Among the lines below, count those that include "legirek", and state the count alone.

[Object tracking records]
◇ ◇ ◇
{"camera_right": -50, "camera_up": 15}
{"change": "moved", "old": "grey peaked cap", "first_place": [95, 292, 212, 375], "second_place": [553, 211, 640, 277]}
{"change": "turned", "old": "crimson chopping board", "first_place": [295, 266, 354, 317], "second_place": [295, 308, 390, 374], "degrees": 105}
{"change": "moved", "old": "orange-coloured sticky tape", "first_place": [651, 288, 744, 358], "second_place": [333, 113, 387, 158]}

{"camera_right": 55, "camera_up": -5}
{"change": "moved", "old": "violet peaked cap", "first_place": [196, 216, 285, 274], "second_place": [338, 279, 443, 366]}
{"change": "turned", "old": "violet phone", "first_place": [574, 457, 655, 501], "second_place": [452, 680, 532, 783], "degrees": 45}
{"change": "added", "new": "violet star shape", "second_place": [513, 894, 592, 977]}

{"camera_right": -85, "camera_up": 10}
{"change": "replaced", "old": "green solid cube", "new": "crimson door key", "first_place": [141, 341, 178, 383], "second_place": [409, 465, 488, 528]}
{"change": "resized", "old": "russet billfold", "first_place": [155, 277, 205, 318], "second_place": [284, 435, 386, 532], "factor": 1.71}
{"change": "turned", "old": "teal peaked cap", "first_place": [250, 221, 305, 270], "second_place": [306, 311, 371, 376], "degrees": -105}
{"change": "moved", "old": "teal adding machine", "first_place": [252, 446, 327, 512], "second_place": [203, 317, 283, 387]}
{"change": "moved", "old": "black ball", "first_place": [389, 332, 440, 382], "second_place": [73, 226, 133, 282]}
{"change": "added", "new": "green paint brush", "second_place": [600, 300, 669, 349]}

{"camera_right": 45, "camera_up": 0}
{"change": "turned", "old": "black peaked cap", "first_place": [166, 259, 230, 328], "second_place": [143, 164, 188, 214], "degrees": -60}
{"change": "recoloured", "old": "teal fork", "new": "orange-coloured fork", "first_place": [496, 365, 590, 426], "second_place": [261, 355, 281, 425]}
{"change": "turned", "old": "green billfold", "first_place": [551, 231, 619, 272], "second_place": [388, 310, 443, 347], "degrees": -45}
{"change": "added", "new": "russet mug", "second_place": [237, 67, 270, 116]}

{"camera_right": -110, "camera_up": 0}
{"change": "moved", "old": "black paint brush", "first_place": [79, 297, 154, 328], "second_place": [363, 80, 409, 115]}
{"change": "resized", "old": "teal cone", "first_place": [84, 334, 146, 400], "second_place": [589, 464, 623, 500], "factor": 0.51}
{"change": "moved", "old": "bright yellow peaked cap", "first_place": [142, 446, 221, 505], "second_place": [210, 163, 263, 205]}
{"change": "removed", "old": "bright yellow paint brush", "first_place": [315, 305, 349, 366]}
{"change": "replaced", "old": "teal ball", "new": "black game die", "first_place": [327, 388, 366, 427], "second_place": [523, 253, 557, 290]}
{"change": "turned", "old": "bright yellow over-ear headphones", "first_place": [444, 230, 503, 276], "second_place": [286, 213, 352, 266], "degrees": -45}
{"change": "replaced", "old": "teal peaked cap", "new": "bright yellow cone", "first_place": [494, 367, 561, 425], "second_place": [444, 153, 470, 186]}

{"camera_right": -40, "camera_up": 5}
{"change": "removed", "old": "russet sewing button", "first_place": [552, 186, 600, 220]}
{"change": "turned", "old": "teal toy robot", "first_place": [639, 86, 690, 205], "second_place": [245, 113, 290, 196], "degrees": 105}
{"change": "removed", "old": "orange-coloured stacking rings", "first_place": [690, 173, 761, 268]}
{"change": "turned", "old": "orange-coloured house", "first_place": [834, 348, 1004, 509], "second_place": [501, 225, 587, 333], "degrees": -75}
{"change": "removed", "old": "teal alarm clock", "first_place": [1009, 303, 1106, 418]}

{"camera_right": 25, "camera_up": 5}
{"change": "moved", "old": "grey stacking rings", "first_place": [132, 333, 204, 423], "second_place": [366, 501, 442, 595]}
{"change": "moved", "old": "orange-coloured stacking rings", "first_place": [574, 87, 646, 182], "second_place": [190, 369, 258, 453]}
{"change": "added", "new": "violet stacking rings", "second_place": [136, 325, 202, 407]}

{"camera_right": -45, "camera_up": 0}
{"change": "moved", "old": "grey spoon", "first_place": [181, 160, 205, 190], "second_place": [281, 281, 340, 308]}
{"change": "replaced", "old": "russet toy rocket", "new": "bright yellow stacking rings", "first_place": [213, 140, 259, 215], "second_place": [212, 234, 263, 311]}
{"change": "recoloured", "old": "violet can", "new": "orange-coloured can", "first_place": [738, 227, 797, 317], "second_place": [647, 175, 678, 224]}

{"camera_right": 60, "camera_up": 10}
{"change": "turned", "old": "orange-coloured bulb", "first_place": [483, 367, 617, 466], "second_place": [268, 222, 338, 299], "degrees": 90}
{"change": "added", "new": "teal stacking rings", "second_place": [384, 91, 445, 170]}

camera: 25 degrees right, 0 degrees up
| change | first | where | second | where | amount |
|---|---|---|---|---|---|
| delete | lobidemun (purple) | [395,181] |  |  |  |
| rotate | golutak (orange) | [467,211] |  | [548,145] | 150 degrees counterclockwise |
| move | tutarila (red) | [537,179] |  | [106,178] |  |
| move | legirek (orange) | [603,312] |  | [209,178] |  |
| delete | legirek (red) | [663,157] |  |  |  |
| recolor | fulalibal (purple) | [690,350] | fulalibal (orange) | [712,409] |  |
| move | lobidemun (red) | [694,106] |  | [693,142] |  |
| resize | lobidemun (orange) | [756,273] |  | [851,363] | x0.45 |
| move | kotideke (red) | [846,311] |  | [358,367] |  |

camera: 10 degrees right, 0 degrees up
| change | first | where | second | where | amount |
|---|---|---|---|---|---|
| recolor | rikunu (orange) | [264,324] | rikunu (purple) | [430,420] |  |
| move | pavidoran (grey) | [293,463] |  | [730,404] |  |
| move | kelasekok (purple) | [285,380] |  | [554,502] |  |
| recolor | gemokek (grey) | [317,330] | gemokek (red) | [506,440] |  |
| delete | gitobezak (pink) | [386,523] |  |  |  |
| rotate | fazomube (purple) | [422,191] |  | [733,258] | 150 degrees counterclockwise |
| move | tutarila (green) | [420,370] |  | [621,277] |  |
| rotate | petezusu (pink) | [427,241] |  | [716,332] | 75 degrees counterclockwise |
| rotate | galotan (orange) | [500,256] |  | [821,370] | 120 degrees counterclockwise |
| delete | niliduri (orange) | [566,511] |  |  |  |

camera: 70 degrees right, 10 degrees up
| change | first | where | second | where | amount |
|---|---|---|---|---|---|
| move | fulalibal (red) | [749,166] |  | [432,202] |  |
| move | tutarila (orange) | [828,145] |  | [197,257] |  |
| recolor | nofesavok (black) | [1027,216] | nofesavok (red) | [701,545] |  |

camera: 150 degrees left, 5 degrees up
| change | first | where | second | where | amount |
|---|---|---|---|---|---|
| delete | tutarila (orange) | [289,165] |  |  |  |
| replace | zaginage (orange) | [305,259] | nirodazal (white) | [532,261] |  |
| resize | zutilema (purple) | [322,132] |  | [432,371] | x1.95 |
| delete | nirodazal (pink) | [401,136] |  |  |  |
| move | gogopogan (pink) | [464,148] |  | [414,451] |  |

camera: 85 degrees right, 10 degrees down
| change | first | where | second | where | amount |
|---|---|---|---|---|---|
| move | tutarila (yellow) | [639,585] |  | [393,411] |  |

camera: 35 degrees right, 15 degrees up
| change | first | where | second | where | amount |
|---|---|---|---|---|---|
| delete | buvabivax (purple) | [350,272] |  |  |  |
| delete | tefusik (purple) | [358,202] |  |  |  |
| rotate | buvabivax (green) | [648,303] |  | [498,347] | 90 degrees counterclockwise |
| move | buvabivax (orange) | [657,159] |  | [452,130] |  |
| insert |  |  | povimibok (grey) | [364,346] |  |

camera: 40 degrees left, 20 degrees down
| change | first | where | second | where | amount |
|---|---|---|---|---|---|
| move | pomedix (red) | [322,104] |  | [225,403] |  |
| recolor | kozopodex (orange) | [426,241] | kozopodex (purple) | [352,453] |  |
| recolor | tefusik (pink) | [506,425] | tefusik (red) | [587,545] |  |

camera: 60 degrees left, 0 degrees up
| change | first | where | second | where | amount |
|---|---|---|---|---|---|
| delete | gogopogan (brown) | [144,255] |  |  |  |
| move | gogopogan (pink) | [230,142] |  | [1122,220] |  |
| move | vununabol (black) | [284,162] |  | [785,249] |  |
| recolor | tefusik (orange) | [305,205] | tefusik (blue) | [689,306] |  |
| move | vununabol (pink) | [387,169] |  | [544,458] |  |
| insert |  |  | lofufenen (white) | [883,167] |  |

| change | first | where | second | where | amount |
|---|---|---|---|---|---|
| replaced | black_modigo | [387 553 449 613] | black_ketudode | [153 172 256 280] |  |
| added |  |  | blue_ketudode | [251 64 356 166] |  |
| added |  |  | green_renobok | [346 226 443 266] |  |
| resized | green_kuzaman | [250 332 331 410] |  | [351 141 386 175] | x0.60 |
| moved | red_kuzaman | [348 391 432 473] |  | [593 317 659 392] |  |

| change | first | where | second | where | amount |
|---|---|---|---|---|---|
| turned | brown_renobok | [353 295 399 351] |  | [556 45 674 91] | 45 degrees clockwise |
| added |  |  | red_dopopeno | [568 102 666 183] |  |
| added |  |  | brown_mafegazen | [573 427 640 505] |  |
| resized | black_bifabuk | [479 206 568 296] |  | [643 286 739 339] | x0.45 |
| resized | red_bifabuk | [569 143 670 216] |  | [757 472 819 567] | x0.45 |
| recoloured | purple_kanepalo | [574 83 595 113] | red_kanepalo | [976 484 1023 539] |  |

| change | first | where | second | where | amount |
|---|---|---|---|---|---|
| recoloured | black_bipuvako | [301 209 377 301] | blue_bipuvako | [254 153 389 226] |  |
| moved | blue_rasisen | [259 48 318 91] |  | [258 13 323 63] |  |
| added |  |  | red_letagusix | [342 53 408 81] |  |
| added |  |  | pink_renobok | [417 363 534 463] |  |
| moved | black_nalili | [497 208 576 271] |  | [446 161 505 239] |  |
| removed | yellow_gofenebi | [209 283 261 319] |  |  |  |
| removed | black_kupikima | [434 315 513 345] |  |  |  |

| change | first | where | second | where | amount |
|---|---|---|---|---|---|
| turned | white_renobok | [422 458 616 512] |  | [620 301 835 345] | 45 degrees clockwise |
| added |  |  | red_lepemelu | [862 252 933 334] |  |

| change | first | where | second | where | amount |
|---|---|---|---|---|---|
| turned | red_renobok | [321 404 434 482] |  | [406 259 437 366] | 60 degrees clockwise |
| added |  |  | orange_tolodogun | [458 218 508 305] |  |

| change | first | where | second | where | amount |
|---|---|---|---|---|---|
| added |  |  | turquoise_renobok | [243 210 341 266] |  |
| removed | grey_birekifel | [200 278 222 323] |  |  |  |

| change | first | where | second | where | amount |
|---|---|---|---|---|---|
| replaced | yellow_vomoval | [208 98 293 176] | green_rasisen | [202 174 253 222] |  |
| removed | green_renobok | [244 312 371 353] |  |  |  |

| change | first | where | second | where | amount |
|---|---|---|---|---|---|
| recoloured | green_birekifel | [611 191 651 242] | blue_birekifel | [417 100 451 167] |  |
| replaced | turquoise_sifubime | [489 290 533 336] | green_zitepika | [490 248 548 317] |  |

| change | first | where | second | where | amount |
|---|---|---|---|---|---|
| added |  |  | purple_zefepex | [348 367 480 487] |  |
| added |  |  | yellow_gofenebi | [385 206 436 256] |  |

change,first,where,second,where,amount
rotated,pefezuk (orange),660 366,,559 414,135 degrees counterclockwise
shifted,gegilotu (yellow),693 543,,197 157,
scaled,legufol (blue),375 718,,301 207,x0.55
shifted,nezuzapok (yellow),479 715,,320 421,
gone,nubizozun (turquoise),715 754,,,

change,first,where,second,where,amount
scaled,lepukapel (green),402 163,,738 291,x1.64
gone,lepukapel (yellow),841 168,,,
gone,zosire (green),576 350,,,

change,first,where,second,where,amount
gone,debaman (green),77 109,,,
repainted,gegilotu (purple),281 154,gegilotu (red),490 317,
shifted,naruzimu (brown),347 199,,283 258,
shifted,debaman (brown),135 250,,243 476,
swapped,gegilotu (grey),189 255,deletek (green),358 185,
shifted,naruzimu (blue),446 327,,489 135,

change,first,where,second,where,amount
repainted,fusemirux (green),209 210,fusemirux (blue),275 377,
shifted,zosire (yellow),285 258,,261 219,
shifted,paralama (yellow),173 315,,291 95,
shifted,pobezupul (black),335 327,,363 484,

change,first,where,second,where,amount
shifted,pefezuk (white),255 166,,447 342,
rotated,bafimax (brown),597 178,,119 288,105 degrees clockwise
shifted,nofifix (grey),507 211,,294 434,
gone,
◇ ◇ ◇
▸ Result for this task
2